[Coordinate-based object records]
== == ==
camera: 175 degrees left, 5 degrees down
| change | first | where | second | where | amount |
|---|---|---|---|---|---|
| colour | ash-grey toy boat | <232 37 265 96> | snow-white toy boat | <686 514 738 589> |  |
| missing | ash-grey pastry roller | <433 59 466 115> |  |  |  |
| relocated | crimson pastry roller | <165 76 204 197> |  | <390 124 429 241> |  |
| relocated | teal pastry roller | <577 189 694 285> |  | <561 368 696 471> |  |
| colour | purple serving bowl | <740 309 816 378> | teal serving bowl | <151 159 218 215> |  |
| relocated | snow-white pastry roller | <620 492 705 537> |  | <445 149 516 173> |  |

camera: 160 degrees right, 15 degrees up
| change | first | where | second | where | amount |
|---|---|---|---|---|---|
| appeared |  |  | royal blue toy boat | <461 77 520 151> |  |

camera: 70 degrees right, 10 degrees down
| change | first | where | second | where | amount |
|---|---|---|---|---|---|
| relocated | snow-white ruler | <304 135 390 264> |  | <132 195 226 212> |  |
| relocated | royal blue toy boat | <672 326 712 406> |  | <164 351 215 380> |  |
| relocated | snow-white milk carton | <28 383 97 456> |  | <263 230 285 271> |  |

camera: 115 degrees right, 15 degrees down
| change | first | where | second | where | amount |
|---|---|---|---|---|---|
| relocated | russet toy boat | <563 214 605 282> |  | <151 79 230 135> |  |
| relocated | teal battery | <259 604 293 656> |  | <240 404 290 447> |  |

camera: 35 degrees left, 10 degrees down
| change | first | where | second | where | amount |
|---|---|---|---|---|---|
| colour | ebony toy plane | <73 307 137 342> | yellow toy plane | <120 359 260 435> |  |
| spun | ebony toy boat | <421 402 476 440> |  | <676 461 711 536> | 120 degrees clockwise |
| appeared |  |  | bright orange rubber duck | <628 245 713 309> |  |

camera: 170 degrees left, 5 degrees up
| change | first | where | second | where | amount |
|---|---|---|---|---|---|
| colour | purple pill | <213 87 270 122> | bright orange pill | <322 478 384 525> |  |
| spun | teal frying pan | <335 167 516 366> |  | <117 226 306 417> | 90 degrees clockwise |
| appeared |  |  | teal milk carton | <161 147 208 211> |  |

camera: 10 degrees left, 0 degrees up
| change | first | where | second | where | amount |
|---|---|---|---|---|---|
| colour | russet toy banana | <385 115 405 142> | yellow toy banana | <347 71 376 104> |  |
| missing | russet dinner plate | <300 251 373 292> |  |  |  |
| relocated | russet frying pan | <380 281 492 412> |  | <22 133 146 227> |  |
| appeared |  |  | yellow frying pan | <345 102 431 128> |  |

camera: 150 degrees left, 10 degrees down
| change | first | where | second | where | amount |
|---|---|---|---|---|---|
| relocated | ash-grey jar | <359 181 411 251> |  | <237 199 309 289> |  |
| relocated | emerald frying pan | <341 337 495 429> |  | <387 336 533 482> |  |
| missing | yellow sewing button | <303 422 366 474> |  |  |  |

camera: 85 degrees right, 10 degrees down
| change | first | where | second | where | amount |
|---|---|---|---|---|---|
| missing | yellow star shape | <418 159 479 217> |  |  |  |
== == ==
:: Assignment ::
Transcribe every line of the records, keeping each one exact.

:: Expected output ::
camera: 175 degrees left, 5 degrees down
| change | first | where | second | where | amount |
|---|---|---|---|---|---|
| colour | ash-grey toy boat | <232 37 265 96> | snow-white toy boat | <686 514 738 589> |  |
| missing | ash-grey pastry roller | <433 59 466 115> |  |  |  |
| relocated | crimson pastry roller | <165 76 204 197> |  | <390 124 429 241> |  |
| relocated | teal pastry roller | <577 189 694 285> |  | <561 368 696 471> |  |
| colour | purple serving bowl | <740 309 816 378> | teal serving bowl | <151 159 218 215> |  |
| relocated | snow-white pastry roller | <620 492 705 537> |  | <445 149 516 173> |  |

camera: 160 degrees right, 15 degrees up
| change | first | where | second | where | amount |
|---|---|---|---|---|---|
| appeared |  |  | royal blue toy boat | <461 77 520 151> |  |

camera: 70 degrees right, 10 degrees down
| change | first | where | second | where | amount |
|---|---|---|---|---|---|
| relocated | snow-white ruler | <304 135 390 264> |  | <132 195 226 212> |  |
| relocated | royal blue toy boat | <672 326 712 406> |  | <164 351 215 380> |  |
| relocated | snow-white milk carton | <28 383 97 456> |  | <263 230 285 271> |  |

camera: 115 degrees right, 15 degrees down
| change | first | where | second | where | amount |
|---|---|---|---|---|---|
| relocated | russet toy boat | <563 214 605 282> |  | <151 79 230 135> |  |
| relocated | teal battery | <259 604 293 656> |  | <240 404 290 447> |  |

camera: 35 degrees left, 10 degrees down
| change | first | where | second | where | amount |
|---|---|---|---|---|---|
| colour | ebony toy plane | <73 307 137 342> | yellow toy plane | <120 359 260 435> |  |
| spun | ebony toy boat | <421 402 476 440> |  | <676 461 711 536> | 120 degrees clockwise |
| appeared |  |  | bright orange rubber duck | <628 245 713 309> |  |

camera: 170 degrees left, 5 degrees up
| change | first | where | second | where | amount |
|---|---|---|---|---|---|
| colour | purple pill | <213 87 270 122> | bright orange pill | <322 478 384 525> |  |
| spun | teal frying pan | <335 167 516 366> |  | <117 226 306 417> | 90 degrees clockwise |
| appeared |  |  | teal milk carton | <161 147 208 211> |  |

camera: 10 degrees left, 0 degrees up
| change | first | where | second | where | amount |
|---|---|---|---|---|---|
| colour | russet toy banana | <385 115 405 142> | yellow toy banana | <347 71 376 104> |  |
| missing | russet dinner plate | <300 251 373 292> |  |  |  |
| relocated | russet frying pan | <380 281 492 412> |  | <22 133 146 227> |  |
| appeared |  |  | yellow frying pan | <345 102 431 128> |  |

camera: 150 degrees left, 10 degrees down
| change | first | where | second | where | amount |
|---|---|---|---|---|---|
| relocated | ash-grey jar | <359 181 411 251> |  | <237 199 309 289> |  |
| relocated | emerald frying pan | <341 337 495 429> |  | <387 336 533 482> |  |
| missing | yellow sewing button | <303 422 366 474> |  |  |  |

camera: 85 degrees right, 10 degrees down
| change | first | where | second | where | amount |
|---|---|---|---|---|---|
| missing | yellow star shape | <418 159 479 217> |  |  |  |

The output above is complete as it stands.